- **Problem to work on**
Reproduce the records. Keep every word exact and include no images.
━━━ Raw data
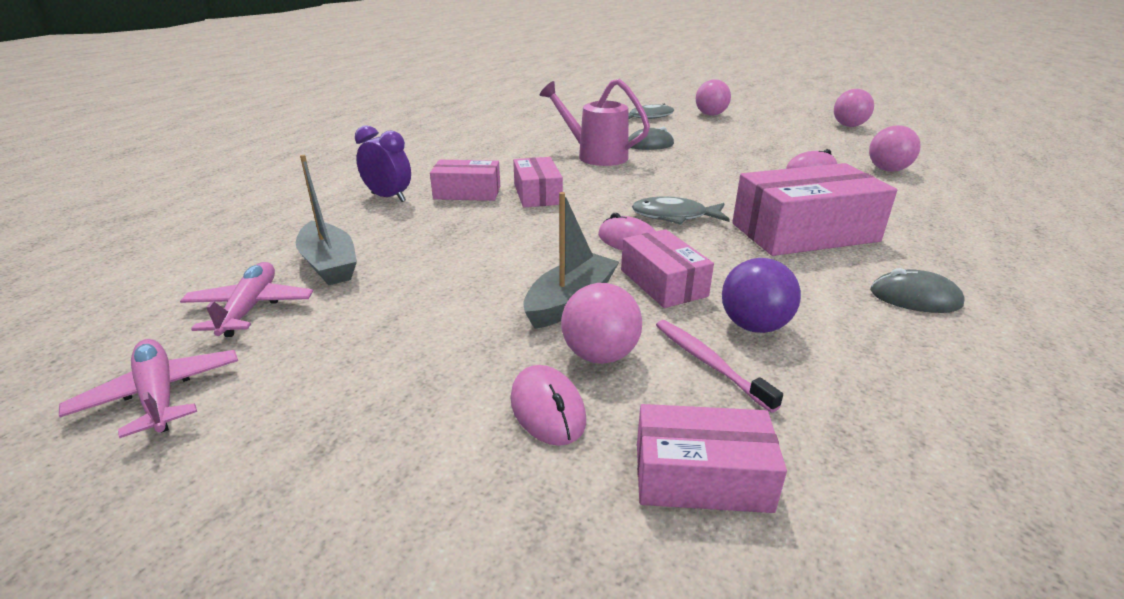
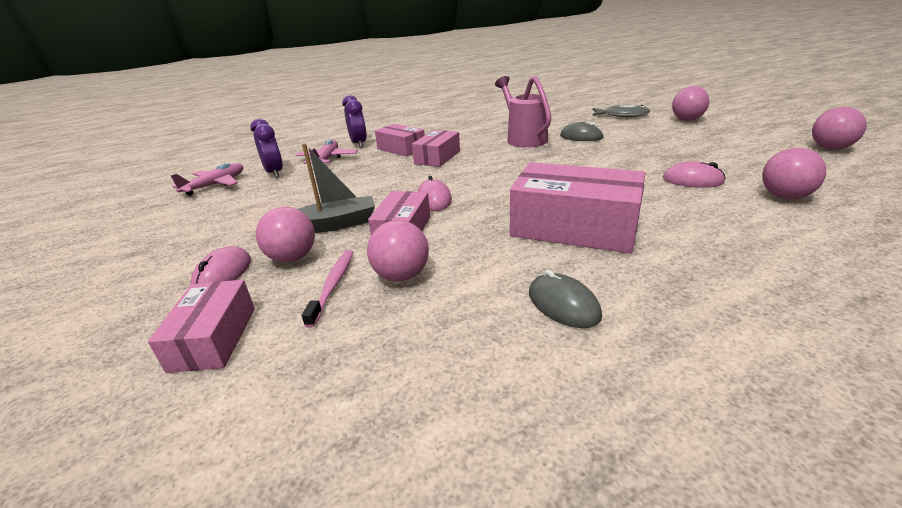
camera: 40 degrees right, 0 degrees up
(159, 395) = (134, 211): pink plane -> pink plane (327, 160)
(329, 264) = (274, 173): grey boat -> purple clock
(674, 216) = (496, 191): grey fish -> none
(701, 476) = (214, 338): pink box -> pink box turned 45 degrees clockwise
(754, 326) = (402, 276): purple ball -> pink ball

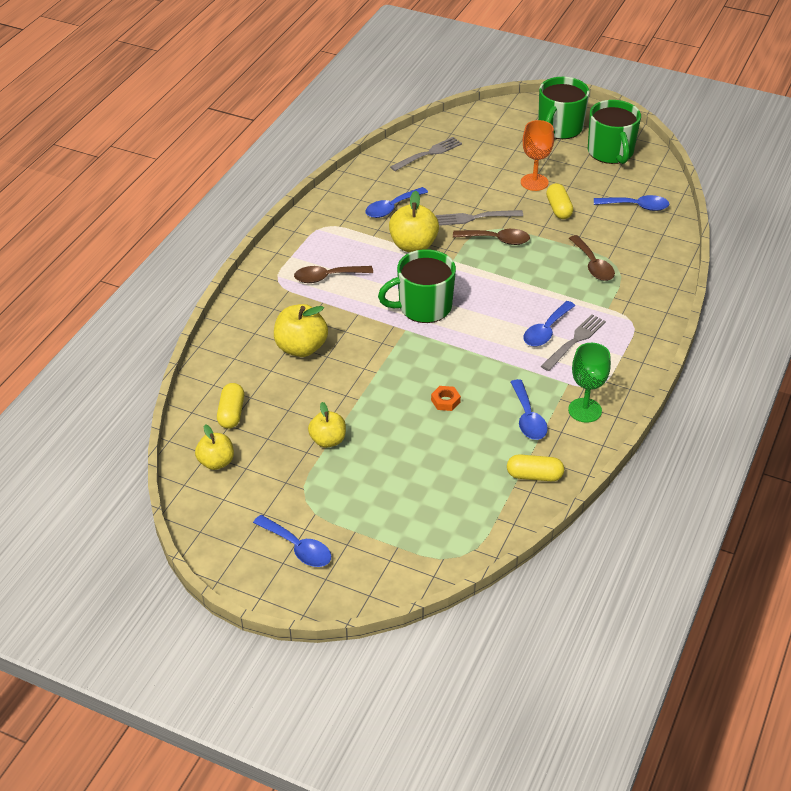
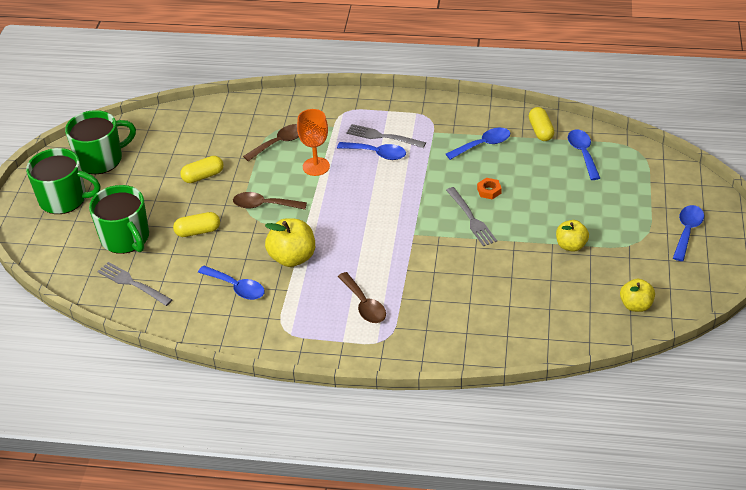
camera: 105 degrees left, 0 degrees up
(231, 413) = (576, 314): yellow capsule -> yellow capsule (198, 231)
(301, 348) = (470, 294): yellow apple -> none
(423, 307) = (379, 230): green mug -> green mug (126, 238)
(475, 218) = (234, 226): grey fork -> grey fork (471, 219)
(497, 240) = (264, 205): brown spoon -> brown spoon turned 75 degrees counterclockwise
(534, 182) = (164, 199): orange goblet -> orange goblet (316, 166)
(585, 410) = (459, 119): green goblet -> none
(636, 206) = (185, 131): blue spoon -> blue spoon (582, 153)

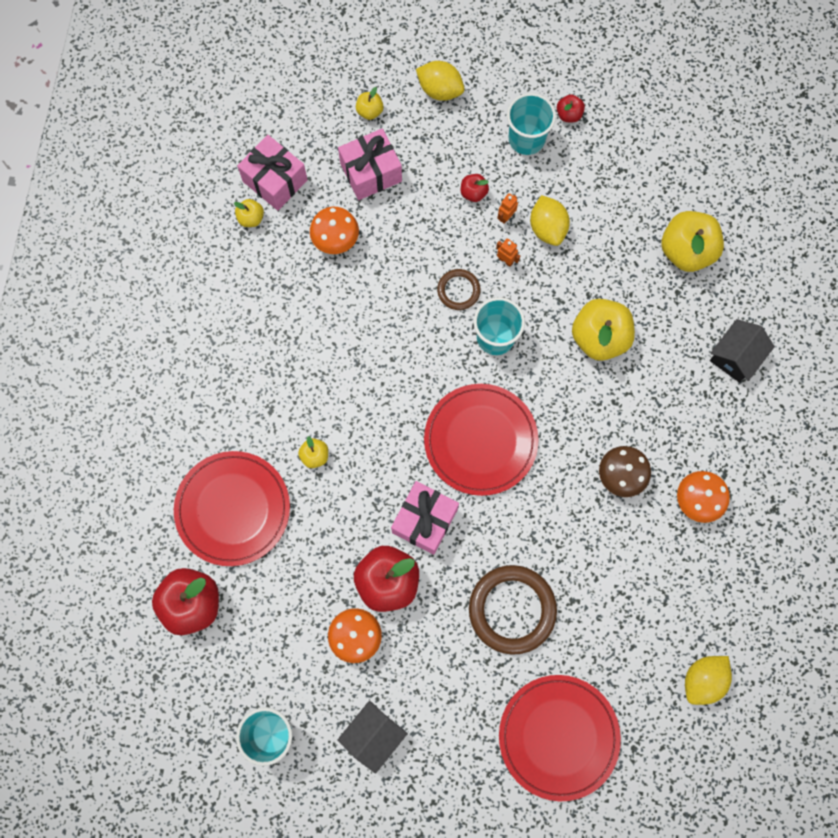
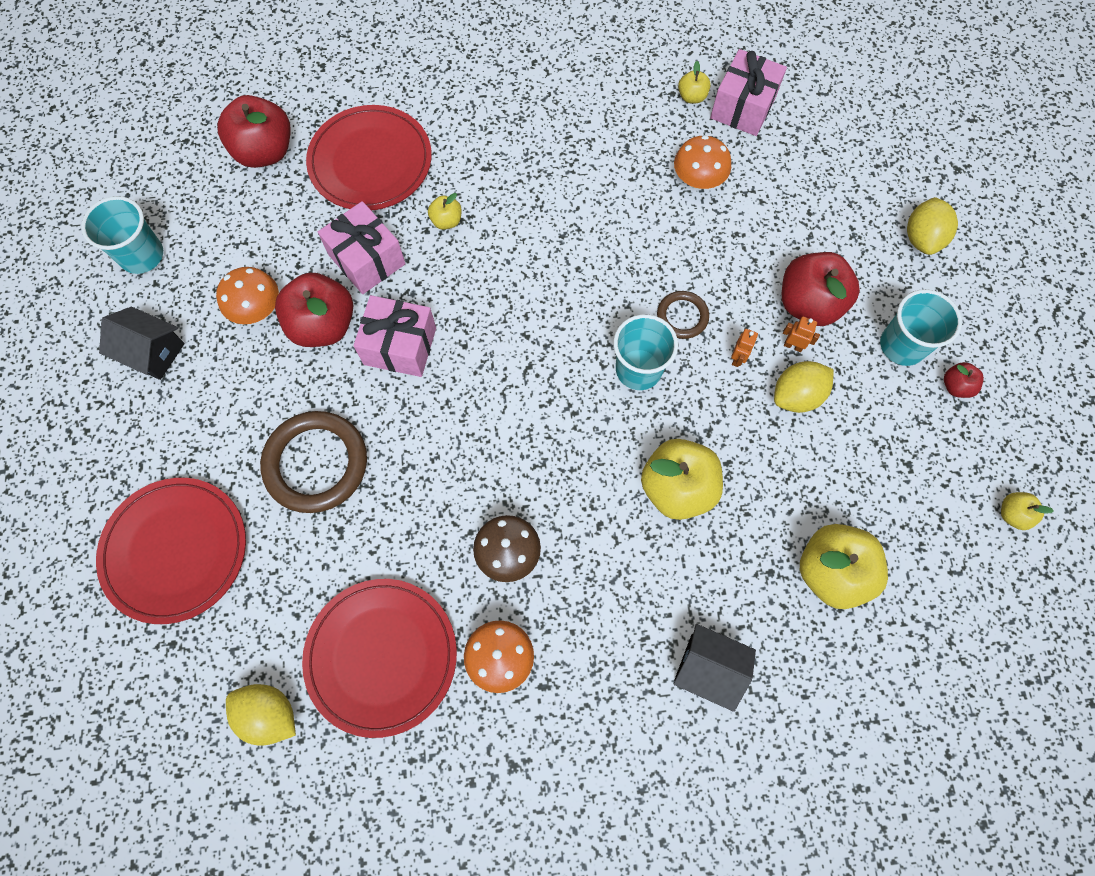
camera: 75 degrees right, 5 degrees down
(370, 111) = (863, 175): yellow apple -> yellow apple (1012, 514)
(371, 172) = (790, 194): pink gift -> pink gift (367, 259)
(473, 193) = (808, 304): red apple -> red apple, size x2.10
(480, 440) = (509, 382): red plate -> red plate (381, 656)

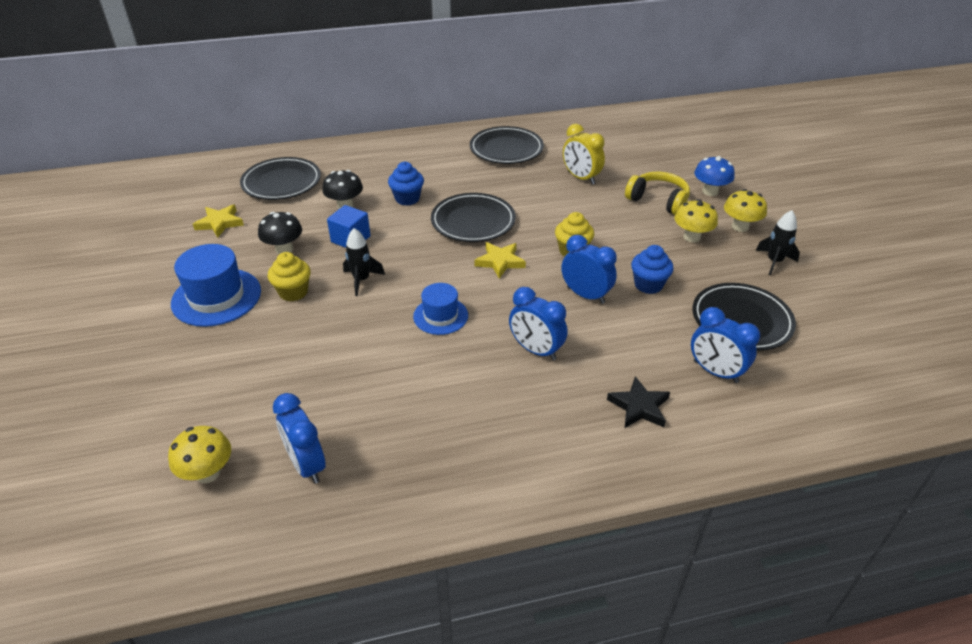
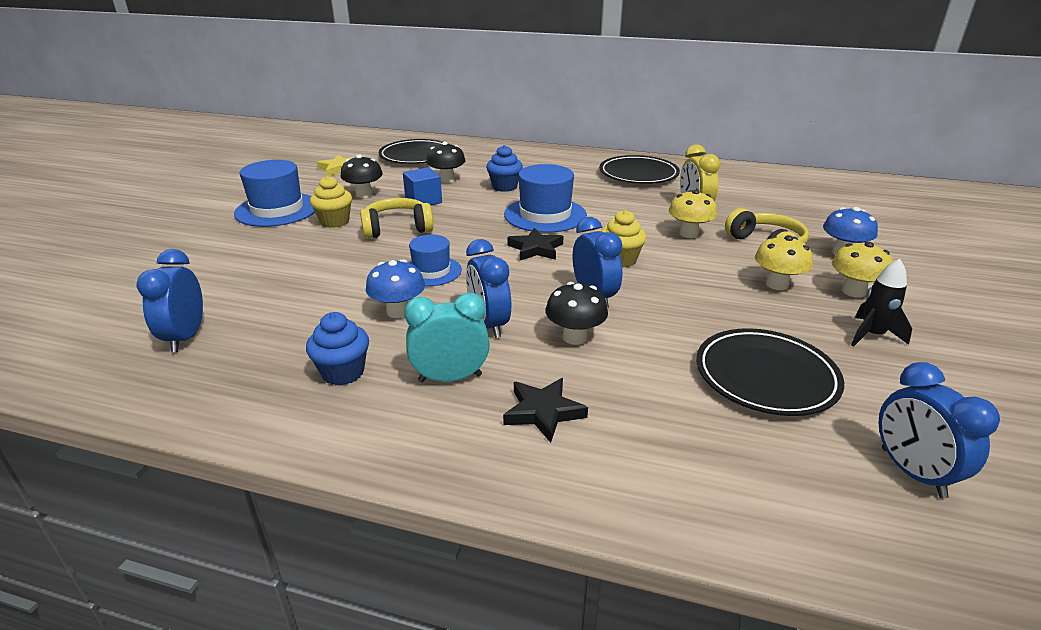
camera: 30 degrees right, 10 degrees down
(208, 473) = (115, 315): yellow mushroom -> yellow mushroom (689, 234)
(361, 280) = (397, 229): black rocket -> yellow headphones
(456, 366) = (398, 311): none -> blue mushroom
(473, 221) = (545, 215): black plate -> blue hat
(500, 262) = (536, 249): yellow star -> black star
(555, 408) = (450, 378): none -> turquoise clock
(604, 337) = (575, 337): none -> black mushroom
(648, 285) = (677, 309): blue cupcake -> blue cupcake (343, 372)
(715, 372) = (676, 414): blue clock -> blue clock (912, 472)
━━━━━━
- **Answer box**
camera: 40 degrees right, 0 degrees up
(159, 395) = (134, 211): pink plane -> pink plane (327, 160)
(329, 264) = (274, 173): grey boat -> purple clock
(674, 216) = (496, 191): grey fish -> none
(701, 476) = (214, 338): pink box -> pink box turned 45 degrees clockwise
(754, 326) = (402, 276): purple ball -> pink ball

camera: 105 degrees left, 0 degrees up
(231, 413) = (576, 314): yellow capsule -> yellow capsule (198, 231)
(301, 348) = (470, 294): yellow apple -> none
(423, 307) = (379, 230): green mug -> green mug (126, 238)
(475, 218) = (234, 226): grey fork -> grey fork (471, 219)
(497, 240) = (264, 205): brown spoon -> brown spoon turned 75 degrees counterclockwise
(534, 182) = (164, 199): orange goblet -> orange goblet (316, 166)
(585, 410) = (459, 119): green goblet -> none
(636, 206) = (185, 131): blue spoon -> blue spoon (582, 153)

camera: 75 degrees right, 5 degrees down
(370, 111) = (863, 175): yellow apple -> yellow apple (1012, 514)
(371, 172) = (790, 194): pink gift -> pink gift (367, 259)
(473, 193) = (808, 304): red apple -> red apple, size x2.10
(480, 440) = (509, 382): red plate -> red plate (381, 656)

camera: 30 degrees right, 10 degrees down
(208, 473) = (115, 315): yellow mushroom -> yellow mushroom (689, 234)
(361, 280) = (397, 229): black rocket -> yellow headphones
(456, 366) = (398, 311): none -> blue mushroom
(473, 221) = (545, 215): black plate -> blue hat
(500, 262) = (536, 249): yellow star -> black star
(555, 408) = (450, 378): none -> turquoise clock
(604, 337) = (575, 337): none -> black mushroom
(648, 285) = (677, 309): blue cupcake -> blue cupcake (343, 372)
(715, 372) = (676, 414): blue clock -> blue clock (912, 472)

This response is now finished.